→ **What to produce**
Find all the lines in the material below with the word "nenavelan", and copy them.
BEGIN
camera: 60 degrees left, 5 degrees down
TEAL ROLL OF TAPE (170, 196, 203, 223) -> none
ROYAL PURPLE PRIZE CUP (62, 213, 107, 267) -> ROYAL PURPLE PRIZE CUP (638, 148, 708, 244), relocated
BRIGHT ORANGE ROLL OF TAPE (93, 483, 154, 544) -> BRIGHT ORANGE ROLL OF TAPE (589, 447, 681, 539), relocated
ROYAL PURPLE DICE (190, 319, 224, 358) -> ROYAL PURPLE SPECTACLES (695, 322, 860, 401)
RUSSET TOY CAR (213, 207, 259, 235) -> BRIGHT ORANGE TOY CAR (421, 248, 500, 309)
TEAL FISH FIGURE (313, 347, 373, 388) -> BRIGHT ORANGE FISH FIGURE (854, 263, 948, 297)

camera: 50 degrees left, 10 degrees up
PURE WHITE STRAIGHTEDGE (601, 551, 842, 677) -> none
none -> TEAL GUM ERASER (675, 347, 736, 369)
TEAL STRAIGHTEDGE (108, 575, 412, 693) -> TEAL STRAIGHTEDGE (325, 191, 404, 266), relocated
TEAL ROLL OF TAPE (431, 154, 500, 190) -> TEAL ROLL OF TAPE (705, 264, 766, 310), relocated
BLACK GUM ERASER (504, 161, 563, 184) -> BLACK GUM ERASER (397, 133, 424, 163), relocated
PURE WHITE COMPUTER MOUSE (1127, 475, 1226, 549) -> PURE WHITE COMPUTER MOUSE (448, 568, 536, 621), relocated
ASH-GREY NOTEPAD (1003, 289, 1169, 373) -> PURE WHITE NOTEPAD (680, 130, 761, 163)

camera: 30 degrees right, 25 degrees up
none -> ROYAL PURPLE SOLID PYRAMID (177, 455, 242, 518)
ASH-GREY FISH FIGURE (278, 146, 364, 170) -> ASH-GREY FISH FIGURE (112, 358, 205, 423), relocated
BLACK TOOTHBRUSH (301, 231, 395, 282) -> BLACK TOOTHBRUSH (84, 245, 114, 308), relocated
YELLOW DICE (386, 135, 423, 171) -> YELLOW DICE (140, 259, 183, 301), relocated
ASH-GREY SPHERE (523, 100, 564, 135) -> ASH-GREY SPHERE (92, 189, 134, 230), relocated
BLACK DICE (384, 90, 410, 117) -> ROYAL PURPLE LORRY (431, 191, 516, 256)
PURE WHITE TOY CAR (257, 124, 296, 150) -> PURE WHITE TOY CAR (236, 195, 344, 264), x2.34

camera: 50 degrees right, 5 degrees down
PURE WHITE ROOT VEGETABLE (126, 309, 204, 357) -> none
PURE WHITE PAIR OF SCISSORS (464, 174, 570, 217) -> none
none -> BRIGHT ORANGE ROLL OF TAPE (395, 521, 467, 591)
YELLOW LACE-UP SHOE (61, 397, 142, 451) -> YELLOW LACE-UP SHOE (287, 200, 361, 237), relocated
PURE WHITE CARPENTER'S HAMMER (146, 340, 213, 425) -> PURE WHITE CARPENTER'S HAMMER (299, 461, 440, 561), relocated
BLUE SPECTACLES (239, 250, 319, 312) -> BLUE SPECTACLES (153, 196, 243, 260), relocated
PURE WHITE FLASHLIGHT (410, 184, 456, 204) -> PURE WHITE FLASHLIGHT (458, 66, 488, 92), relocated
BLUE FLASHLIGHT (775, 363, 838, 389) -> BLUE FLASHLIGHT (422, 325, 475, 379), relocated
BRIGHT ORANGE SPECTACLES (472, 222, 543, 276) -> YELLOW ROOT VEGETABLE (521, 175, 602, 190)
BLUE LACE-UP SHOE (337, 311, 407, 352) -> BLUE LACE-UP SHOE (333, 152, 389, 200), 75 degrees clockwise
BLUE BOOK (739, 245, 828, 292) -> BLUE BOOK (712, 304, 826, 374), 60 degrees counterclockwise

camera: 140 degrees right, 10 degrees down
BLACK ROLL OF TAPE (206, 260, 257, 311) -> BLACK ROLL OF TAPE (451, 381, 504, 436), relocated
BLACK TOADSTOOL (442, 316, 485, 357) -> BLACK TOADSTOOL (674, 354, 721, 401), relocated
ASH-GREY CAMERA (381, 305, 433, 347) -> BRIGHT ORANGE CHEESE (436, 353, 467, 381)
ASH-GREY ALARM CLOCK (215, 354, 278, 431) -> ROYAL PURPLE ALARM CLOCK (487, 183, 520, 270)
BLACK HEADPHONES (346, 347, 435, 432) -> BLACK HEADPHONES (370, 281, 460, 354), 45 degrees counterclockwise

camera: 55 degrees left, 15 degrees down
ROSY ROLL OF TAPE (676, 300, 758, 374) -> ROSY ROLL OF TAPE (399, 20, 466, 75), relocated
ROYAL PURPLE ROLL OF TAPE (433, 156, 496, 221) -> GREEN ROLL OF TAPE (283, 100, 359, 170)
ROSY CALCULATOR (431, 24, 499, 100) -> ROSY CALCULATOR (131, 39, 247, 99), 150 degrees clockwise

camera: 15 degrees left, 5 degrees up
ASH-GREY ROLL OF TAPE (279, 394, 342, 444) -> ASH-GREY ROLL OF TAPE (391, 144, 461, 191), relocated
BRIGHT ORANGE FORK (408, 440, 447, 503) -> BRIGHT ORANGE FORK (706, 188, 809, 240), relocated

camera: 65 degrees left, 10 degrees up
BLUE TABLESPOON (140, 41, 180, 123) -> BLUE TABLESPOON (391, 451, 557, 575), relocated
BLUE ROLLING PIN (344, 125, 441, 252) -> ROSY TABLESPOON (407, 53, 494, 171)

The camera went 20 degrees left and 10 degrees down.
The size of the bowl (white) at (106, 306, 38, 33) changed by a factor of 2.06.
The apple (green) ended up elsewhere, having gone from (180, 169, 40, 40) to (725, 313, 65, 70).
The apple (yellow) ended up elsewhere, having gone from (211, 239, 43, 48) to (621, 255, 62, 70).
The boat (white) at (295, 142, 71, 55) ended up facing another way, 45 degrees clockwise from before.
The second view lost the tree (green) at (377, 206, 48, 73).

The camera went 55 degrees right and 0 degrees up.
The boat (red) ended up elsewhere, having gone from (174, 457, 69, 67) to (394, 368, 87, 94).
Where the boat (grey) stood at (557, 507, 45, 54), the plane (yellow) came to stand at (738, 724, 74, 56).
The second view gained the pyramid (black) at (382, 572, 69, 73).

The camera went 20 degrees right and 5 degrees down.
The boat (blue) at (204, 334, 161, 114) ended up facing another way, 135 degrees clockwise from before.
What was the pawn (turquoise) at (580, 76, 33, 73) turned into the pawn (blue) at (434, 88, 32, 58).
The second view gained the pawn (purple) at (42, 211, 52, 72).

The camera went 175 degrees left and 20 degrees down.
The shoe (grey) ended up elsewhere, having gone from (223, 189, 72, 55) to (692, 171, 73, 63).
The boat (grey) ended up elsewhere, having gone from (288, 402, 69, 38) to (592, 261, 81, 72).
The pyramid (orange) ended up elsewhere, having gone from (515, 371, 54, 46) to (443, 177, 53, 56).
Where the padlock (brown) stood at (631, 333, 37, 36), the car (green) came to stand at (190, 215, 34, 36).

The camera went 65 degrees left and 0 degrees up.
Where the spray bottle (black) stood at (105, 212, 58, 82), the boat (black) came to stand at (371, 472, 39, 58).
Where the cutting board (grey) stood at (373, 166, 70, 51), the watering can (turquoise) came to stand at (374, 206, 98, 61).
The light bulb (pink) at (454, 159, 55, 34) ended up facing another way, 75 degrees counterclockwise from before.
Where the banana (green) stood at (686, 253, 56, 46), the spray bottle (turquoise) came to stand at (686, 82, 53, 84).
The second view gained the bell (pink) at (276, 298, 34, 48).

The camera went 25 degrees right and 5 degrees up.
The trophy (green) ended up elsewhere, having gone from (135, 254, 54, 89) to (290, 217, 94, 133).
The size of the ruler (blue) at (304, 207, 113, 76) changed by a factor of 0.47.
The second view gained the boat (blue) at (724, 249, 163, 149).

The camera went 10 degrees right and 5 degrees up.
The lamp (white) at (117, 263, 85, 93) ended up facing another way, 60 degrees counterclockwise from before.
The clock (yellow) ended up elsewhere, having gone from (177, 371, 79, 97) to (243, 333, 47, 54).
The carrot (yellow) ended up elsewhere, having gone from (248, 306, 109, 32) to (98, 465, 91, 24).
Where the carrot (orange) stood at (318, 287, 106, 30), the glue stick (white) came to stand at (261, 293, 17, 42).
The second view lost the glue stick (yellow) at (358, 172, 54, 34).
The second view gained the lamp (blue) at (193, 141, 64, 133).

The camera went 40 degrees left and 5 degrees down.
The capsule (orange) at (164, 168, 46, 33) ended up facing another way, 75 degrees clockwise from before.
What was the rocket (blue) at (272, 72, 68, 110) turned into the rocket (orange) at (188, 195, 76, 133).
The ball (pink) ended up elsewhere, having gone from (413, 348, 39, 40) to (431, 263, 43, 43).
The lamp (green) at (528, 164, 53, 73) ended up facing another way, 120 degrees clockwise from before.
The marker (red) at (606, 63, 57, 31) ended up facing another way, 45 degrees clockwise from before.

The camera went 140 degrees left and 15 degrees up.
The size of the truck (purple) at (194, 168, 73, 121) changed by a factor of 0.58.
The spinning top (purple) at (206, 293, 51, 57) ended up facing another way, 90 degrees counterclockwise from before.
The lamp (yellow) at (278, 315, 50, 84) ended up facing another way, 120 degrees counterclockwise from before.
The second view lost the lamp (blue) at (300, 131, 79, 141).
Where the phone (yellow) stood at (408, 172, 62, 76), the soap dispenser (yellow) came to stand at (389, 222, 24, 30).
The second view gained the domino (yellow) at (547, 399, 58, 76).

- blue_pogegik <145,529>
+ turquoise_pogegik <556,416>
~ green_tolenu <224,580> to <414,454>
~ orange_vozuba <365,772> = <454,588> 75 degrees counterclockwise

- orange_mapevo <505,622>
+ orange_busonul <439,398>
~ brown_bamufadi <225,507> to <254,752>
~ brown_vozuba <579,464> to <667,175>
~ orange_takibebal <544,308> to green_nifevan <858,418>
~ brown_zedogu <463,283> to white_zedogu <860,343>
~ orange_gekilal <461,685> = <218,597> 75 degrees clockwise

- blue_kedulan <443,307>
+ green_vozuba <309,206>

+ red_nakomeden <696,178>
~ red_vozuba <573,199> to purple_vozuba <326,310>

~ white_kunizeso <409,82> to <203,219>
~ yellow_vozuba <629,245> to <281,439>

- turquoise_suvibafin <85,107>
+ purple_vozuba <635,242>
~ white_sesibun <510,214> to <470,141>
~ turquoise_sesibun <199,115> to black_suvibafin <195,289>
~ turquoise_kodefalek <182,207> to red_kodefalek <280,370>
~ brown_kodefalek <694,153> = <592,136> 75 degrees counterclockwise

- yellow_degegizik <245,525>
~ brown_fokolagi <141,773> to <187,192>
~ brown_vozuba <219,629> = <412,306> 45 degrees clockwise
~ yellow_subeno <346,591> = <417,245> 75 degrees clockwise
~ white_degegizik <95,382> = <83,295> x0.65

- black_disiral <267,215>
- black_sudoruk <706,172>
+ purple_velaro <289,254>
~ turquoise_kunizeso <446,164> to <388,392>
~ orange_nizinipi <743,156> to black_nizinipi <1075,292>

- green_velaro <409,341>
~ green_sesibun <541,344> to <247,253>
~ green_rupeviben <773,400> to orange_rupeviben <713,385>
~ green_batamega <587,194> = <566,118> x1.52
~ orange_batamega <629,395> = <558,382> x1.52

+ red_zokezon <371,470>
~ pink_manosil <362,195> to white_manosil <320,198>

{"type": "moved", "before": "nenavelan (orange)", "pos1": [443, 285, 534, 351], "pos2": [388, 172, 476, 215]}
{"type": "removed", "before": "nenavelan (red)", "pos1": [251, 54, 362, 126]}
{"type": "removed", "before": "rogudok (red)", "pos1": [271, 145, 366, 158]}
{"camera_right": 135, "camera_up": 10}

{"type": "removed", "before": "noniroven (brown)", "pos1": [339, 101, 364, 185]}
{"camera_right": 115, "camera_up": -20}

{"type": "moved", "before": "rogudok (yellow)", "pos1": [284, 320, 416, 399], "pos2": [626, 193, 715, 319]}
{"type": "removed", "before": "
END
→ **Written answer**
{"type": "moved", "before": "nenavelan (orange)", "pos1": [443, 285, 534, 351], "pos2": [388, 172, 476, 215]}
{"type": "removed", "before": "nenavelan (red)", "pos1": [251, 54, 362, 126]}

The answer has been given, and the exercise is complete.